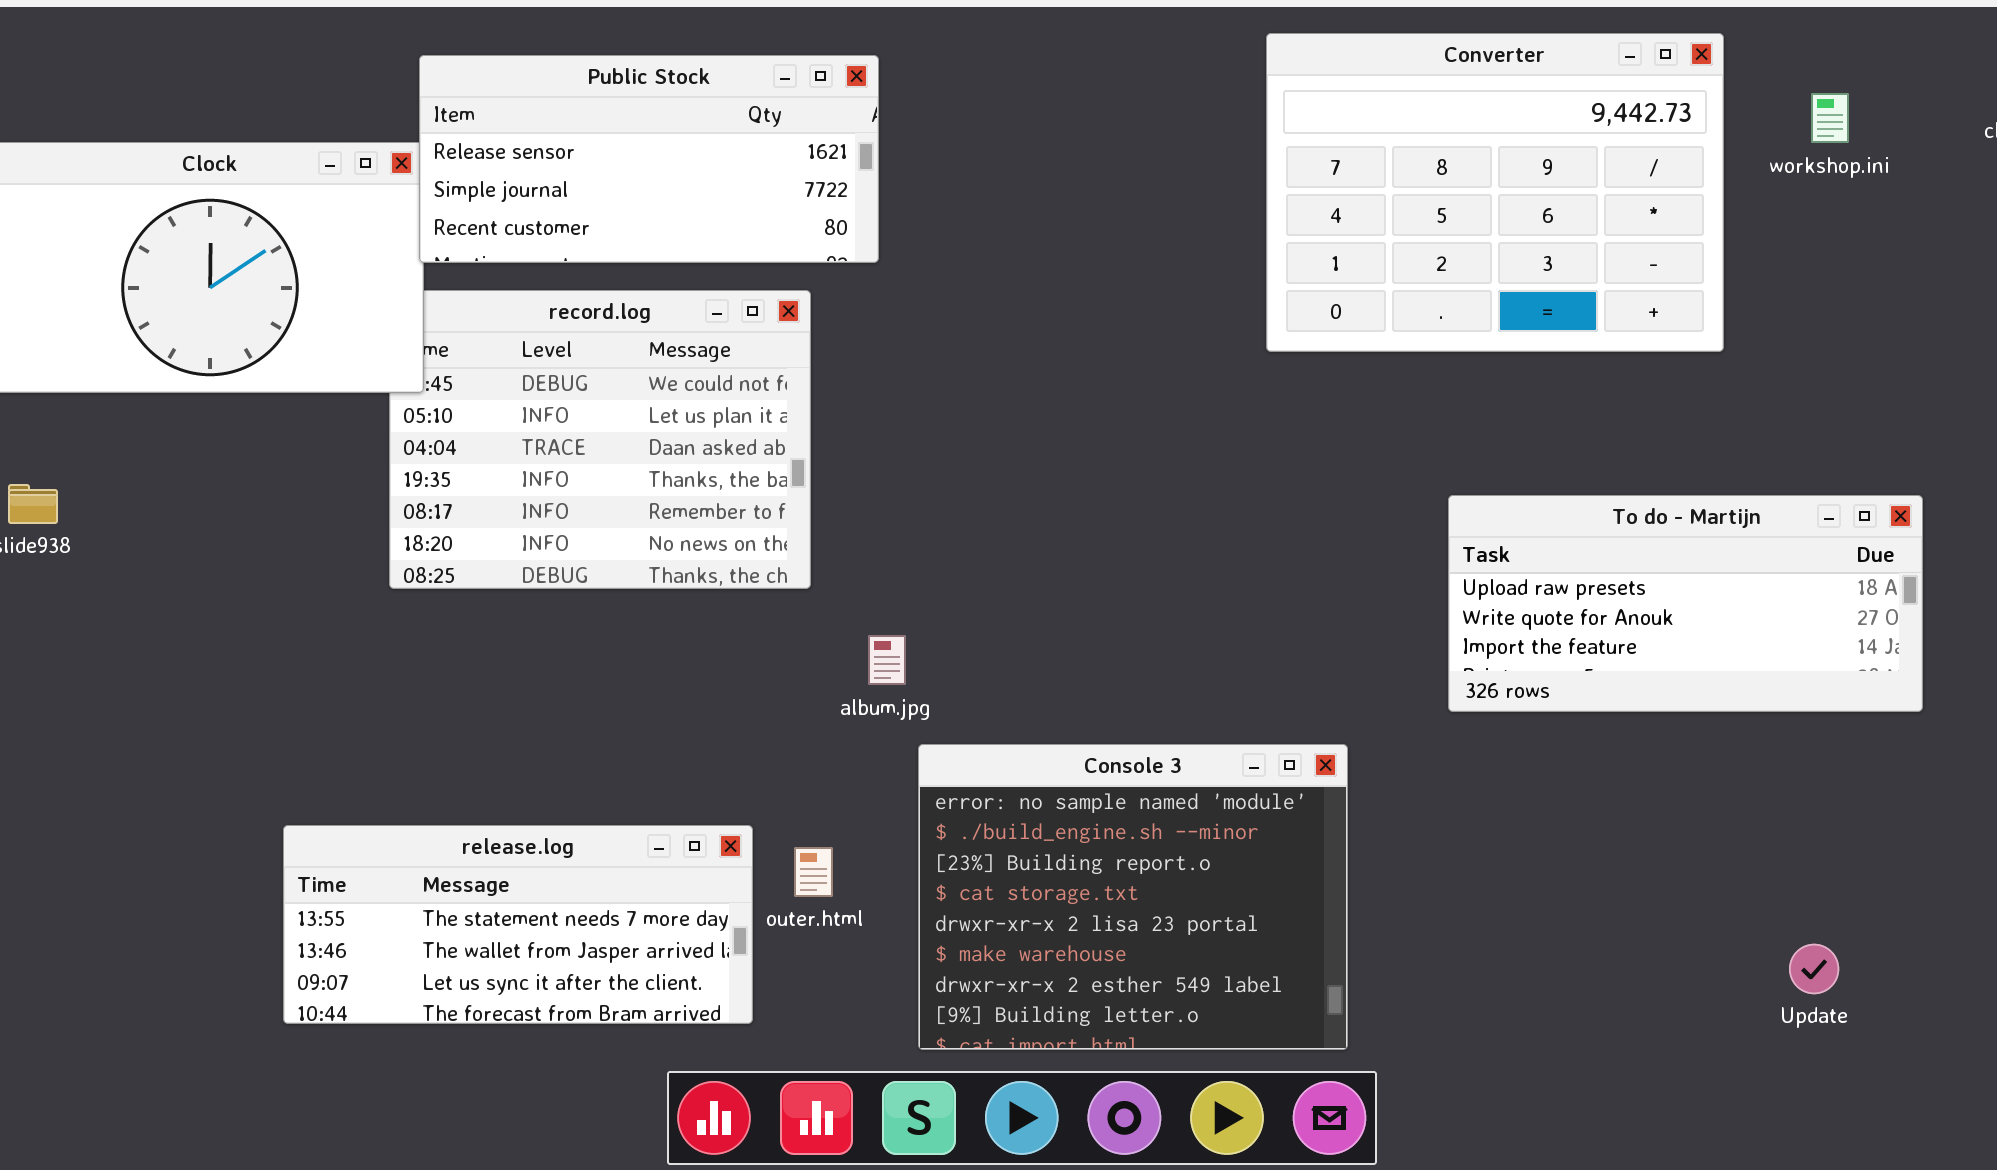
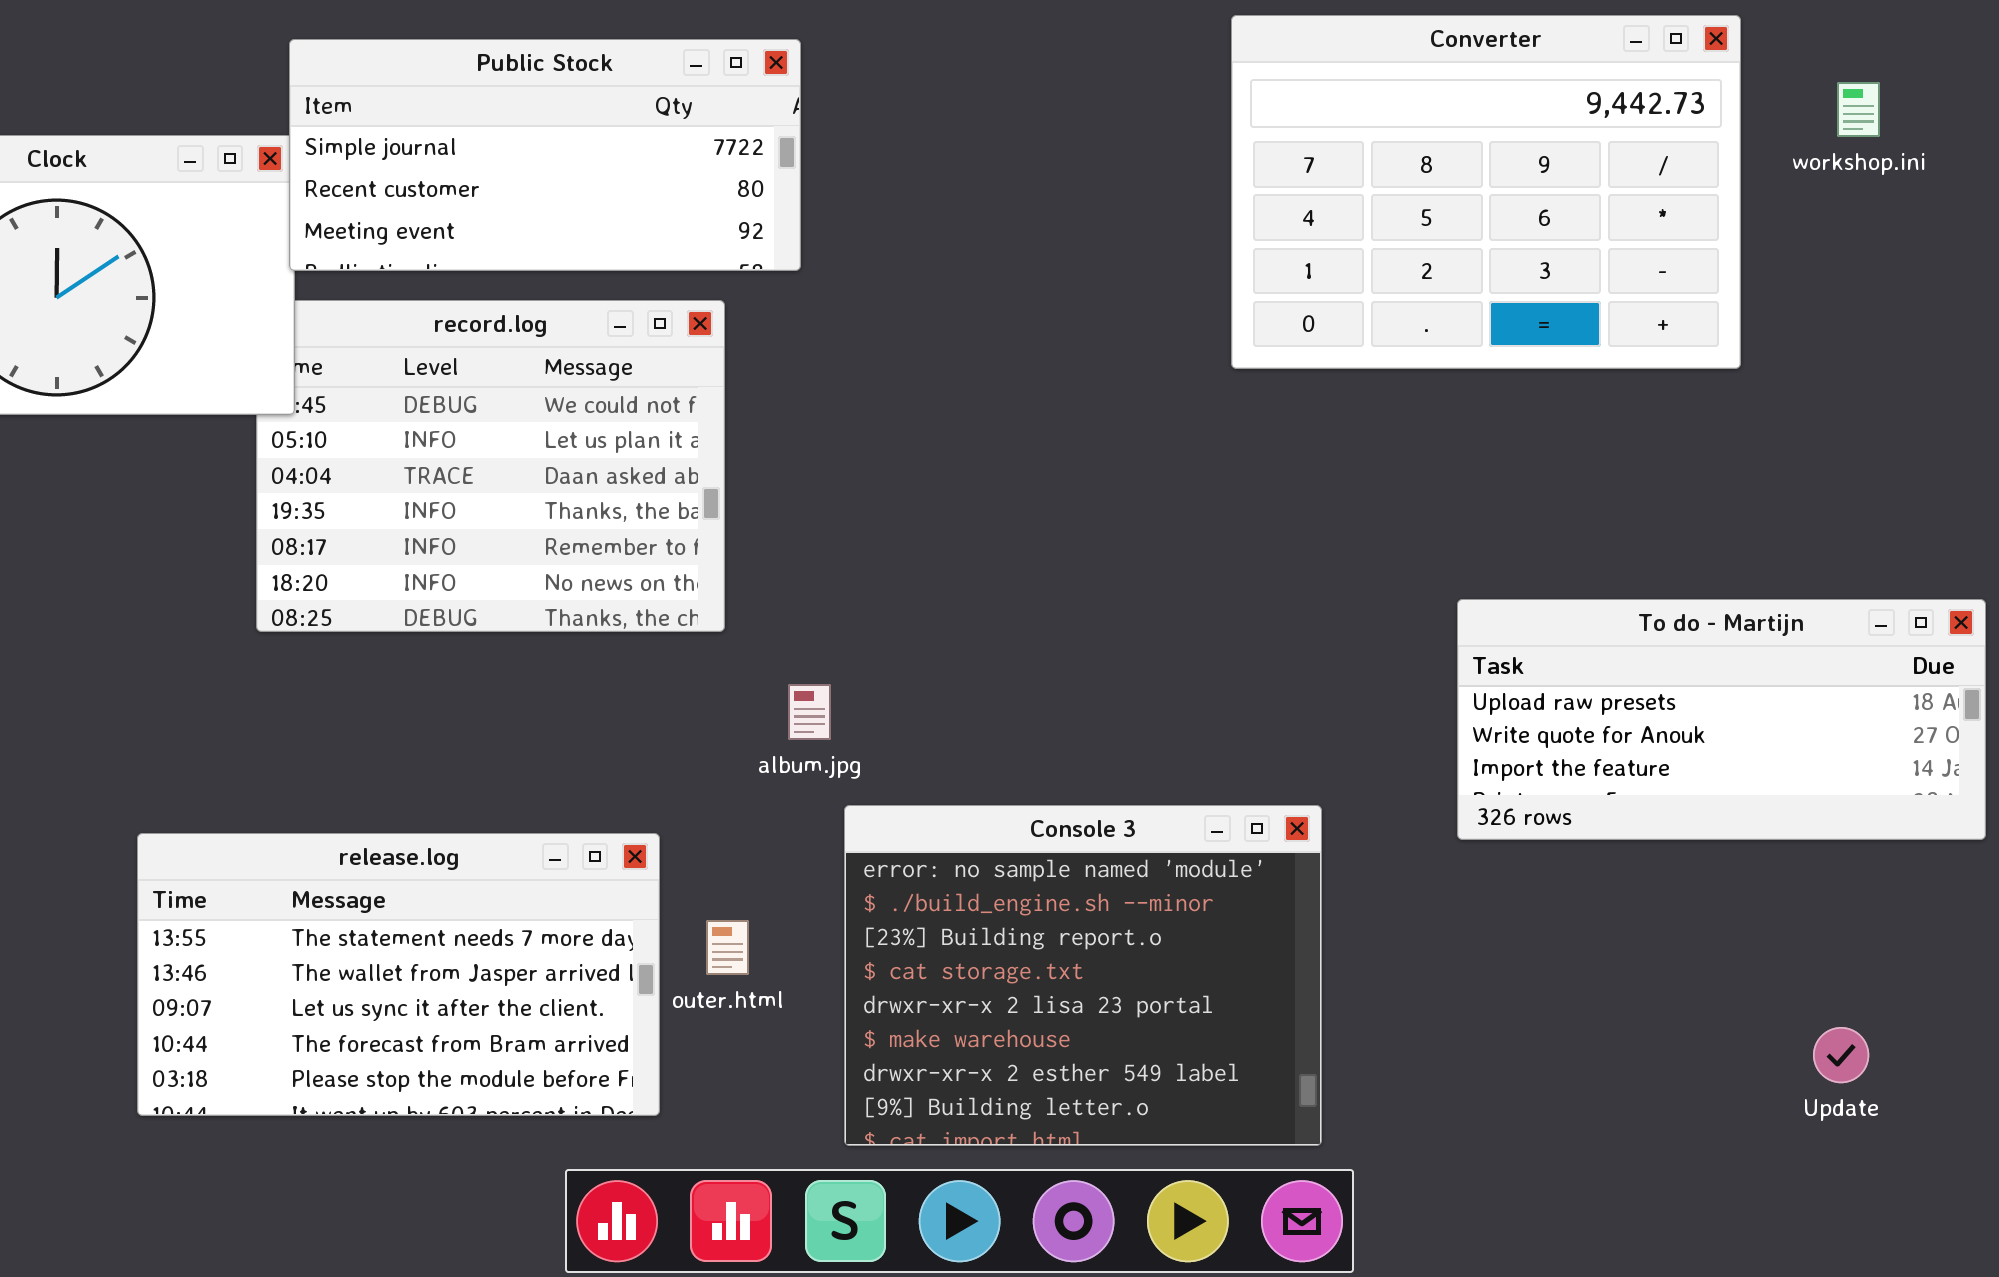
Public Stock: [419,55,879,263] -> [289,39,801,271], scrolled down 1 row
To do - Martijn: [1448,495,1923,712] -> [1457,599,1986,840], moved
release.log: [283,825,753,1024] -> [137,833,660,1116], resized

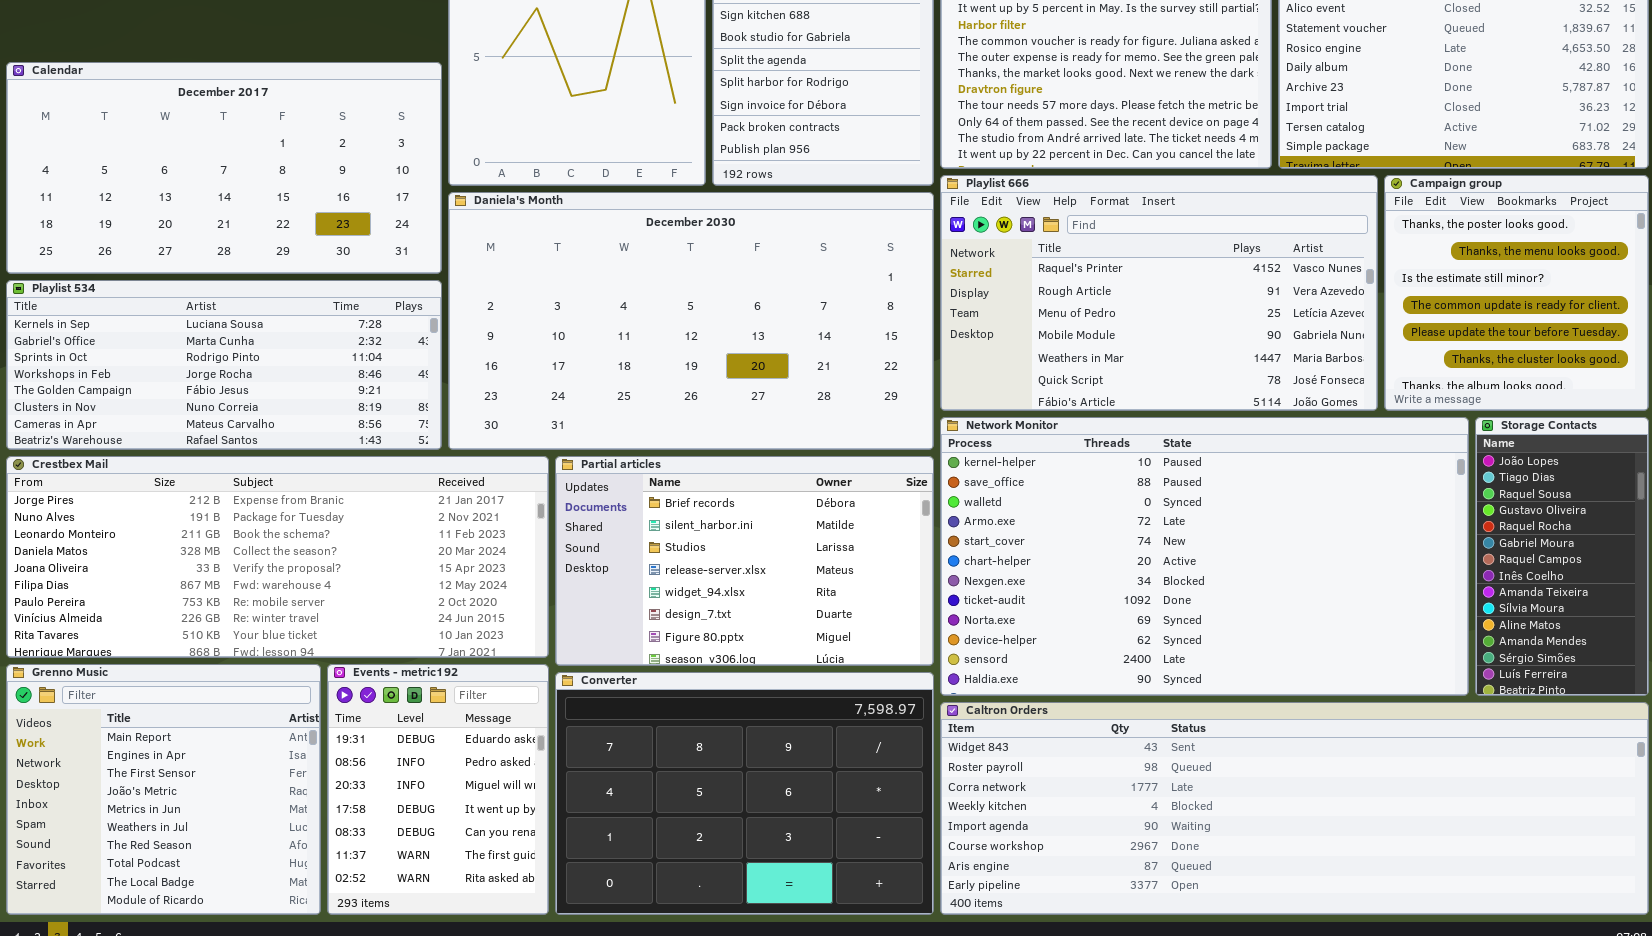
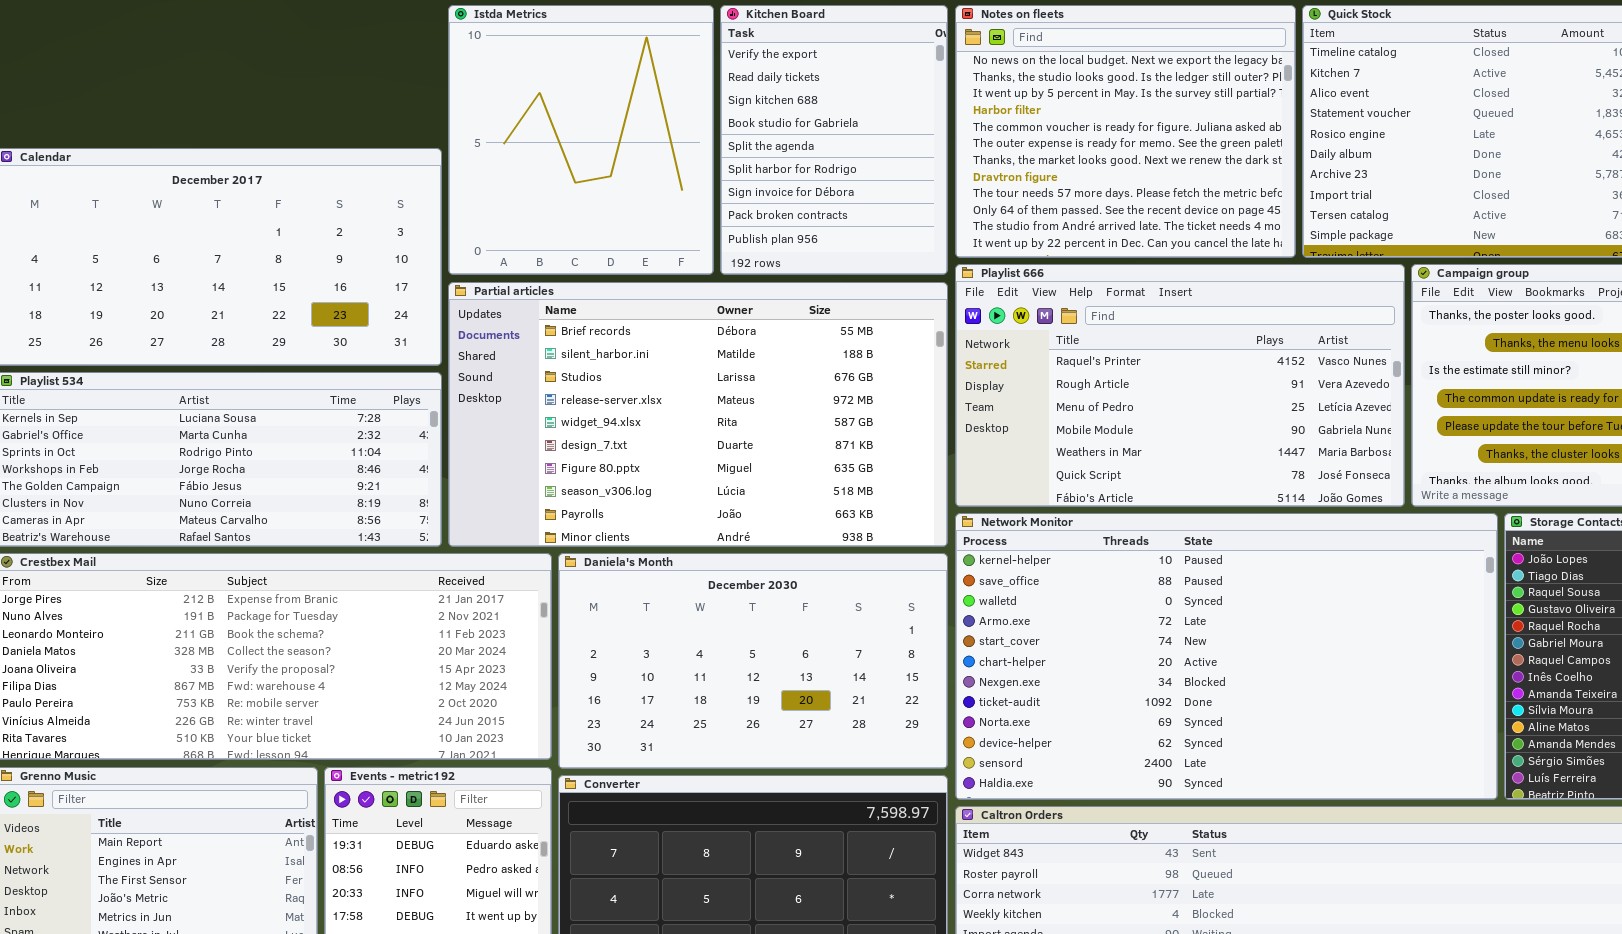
Daniela's Month: [448,192,934,450] -> [558,553,948,769], moved, resized
Partial articles: [555,456,934,666] -> [448,282,948,547], moved, resized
--
Exercise requirements:
What is needed is an exact transcription of every entry, minus the pictures.

Written solution:
Public Stock: [419,55,879,263] -> [289,39,801,271], scrolled down 1 row
To do - Martijn: [1448,495,1923,712] -> [1457,599,1986,840], moved
release.log: [283,825,753,1024] -> [137,833,660,1116], resized

Daniela's Month: [448,192,934,450] -> [558,553,948,769], moved, resized
Partial articles: [555,456,934,666] -> [448,282,948,547], moved, resized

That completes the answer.